__EXERCISE MATERIAL__
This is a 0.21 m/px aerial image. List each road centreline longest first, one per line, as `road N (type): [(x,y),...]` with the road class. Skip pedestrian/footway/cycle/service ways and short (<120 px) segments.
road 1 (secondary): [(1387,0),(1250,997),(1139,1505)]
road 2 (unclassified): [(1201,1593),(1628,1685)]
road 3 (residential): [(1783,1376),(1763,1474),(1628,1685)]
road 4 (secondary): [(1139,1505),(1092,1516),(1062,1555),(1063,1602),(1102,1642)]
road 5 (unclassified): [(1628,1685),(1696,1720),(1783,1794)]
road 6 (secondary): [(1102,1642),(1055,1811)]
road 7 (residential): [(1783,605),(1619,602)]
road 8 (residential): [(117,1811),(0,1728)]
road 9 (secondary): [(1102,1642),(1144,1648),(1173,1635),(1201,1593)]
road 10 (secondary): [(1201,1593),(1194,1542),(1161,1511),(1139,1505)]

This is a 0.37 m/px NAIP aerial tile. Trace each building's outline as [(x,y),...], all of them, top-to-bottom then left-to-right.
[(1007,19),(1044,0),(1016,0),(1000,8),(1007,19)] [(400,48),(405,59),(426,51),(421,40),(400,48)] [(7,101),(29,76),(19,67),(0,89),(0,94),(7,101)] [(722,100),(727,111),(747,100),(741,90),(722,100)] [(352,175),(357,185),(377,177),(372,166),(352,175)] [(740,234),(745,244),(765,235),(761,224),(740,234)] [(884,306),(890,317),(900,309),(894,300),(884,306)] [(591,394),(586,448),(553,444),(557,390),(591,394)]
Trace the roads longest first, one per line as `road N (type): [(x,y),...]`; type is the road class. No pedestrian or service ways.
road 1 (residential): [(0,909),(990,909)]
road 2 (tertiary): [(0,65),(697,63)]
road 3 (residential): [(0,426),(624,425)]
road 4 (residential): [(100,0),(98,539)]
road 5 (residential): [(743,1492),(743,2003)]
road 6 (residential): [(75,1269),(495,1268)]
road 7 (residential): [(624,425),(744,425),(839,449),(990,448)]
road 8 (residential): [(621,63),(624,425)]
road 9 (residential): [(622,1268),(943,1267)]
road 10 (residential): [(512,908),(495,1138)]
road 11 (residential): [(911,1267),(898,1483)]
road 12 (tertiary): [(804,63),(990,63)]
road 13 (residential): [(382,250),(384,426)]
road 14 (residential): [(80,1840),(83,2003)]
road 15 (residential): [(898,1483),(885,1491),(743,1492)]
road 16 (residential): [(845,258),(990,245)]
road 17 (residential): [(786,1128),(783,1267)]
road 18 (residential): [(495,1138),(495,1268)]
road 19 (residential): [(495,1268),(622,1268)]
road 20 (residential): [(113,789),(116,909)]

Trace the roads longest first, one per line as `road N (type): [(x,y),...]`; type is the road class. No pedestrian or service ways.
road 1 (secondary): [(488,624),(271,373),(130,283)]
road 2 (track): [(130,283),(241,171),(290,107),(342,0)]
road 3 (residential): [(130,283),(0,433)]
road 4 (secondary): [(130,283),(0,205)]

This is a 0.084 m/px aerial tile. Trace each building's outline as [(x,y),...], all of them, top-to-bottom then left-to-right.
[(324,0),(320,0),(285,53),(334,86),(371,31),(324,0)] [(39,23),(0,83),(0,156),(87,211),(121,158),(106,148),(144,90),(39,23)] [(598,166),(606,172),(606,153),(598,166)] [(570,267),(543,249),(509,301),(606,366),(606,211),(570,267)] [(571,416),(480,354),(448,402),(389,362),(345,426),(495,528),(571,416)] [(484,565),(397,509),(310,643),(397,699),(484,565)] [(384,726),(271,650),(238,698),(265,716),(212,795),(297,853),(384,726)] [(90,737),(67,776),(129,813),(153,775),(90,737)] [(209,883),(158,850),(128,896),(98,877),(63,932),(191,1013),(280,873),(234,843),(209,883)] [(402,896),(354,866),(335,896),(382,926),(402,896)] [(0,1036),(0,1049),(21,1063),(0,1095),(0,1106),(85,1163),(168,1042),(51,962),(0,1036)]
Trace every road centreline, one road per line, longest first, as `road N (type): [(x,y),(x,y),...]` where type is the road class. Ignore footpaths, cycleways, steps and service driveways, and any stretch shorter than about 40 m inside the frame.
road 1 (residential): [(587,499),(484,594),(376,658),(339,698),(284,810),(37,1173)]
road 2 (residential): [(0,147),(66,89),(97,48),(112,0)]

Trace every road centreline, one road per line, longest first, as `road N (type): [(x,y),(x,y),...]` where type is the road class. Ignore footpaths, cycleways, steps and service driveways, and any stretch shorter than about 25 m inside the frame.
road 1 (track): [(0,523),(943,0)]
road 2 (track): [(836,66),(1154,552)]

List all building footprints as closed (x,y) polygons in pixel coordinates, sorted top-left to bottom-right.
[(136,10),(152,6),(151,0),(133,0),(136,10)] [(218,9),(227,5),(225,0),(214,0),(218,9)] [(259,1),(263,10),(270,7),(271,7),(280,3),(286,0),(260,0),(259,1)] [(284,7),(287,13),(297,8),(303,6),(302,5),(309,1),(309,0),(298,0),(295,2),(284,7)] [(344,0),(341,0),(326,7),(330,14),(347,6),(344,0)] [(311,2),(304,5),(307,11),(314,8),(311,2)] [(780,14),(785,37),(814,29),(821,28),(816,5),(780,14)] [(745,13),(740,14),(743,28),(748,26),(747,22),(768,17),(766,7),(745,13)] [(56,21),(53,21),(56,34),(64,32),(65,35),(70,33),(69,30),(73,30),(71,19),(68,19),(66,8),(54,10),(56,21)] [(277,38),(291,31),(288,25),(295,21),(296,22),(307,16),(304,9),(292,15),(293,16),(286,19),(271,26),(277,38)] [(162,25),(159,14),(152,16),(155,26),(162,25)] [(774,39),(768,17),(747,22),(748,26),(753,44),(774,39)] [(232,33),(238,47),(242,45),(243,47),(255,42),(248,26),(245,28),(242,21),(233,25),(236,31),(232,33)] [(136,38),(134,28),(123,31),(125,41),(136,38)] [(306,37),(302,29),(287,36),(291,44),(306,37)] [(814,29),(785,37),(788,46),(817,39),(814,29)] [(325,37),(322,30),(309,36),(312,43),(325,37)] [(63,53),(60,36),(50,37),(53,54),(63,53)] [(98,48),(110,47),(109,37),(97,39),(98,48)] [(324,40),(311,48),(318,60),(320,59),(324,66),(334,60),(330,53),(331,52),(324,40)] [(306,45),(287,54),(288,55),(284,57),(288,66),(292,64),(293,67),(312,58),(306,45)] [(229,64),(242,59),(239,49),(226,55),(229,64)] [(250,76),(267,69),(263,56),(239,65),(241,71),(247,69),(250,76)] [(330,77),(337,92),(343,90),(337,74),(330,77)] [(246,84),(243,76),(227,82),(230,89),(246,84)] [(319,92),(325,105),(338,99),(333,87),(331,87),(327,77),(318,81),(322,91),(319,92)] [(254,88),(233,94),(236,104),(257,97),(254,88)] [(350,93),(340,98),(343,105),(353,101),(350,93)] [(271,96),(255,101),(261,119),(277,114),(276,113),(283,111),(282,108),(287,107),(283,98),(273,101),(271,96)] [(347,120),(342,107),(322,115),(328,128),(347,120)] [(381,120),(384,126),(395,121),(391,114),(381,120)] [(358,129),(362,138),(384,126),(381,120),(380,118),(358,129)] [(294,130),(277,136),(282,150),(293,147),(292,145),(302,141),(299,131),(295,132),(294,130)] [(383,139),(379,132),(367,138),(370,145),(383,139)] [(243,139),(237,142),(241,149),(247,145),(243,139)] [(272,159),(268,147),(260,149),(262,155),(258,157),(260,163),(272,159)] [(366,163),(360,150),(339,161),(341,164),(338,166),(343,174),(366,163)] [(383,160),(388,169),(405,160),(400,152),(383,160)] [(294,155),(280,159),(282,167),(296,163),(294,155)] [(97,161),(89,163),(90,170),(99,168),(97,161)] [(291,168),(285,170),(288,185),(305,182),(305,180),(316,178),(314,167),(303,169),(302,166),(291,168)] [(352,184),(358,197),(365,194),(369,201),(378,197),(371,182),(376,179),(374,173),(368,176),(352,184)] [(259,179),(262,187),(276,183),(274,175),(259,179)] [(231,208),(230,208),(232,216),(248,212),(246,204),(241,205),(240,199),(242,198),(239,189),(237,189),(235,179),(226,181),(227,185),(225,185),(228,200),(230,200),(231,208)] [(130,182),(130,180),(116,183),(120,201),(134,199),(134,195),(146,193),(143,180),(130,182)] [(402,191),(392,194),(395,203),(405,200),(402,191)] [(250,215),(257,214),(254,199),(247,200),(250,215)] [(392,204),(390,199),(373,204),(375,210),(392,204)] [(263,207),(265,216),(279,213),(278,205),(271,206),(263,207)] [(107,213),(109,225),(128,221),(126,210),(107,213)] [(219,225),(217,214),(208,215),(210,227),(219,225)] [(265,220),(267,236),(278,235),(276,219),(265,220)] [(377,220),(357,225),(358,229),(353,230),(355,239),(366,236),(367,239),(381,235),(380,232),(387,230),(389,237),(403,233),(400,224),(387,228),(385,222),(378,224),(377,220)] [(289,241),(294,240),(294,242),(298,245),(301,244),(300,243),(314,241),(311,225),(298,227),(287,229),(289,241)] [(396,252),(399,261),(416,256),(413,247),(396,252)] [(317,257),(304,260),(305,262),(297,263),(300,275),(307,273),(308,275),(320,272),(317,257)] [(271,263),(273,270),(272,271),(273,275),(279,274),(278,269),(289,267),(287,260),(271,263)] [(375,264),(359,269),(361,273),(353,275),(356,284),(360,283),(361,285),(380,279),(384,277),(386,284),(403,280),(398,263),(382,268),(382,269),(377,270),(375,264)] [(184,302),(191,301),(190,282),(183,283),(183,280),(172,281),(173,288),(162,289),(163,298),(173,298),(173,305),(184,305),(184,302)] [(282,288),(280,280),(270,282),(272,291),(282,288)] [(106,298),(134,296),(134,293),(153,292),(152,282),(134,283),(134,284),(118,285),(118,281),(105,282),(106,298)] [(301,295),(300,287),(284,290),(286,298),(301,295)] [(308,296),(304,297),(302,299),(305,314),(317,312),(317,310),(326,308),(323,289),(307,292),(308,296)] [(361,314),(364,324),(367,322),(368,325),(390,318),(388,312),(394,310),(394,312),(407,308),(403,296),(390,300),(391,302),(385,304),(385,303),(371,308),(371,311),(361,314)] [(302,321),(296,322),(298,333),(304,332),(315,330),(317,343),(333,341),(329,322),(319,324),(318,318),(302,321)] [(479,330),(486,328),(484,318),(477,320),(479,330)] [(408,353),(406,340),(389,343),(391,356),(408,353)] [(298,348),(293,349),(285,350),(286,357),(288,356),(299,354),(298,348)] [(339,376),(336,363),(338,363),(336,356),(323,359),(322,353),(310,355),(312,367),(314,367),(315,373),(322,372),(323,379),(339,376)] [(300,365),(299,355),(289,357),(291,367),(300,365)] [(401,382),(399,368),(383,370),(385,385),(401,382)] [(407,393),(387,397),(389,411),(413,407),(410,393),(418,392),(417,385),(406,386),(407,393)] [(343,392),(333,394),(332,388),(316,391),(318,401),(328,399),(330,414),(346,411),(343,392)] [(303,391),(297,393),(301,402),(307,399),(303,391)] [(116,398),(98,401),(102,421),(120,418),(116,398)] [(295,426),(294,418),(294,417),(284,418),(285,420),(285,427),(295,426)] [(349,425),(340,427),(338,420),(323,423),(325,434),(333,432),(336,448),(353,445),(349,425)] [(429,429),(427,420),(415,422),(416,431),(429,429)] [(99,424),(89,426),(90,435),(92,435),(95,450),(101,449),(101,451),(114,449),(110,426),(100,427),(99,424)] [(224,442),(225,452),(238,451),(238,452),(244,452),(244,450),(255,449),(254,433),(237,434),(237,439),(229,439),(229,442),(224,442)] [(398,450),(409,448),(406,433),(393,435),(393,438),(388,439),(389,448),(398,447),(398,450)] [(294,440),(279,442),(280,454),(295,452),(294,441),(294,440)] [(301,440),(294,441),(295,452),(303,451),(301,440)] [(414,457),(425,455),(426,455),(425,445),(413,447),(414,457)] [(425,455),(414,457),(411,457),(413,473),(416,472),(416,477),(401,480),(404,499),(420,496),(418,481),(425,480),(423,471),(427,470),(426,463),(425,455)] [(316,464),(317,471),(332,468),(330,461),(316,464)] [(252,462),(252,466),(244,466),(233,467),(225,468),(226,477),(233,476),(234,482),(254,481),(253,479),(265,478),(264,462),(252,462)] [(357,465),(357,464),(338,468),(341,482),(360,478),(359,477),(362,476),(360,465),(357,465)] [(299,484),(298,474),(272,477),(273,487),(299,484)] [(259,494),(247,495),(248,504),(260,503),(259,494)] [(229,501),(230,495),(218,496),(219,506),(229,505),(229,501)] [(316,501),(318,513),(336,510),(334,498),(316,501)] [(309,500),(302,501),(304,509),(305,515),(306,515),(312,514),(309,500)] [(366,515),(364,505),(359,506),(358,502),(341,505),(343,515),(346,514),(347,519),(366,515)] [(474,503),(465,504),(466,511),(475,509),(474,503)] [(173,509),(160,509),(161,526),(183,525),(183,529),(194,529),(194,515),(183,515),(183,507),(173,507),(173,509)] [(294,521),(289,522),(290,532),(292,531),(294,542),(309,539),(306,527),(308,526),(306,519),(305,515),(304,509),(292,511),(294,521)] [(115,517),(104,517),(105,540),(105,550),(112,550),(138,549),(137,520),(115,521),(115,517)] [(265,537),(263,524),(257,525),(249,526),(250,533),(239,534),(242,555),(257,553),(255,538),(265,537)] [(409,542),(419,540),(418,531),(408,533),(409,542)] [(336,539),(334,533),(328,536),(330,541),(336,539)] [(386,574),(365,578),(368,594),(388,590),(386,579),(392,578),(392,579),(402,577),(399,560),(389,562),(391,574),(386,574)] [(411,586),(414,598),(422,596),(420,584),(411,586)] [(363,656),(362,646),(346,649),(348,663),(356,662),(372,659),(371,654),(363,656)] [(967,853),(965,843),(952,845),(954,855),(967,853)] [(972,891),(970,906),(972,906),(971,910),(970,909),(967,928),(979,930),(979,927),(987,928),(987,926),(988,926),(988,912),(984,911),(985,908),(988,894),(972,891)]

__PROBLEM TO SOLVE__
When a line in the material above contains the word "frame", copy that line out.

__EXERCISE OUTPUT__
Trace every road centreline, one road per line, longest first, as `road N (type): [(x,y),(x,y),...]` where type is the road class. Ignore footpaths, cycleways, steps and service driveways, and any stretch shorter than about 40 m inside the frame.
Trace every road centreline, one road per line, longest first, as `road N (type): [(x,y),(x,y),...]` where type is the road class. Ignore footpaths, cycleways, steps and service driveways, and any stretch shorter than about 25 m inside the frame.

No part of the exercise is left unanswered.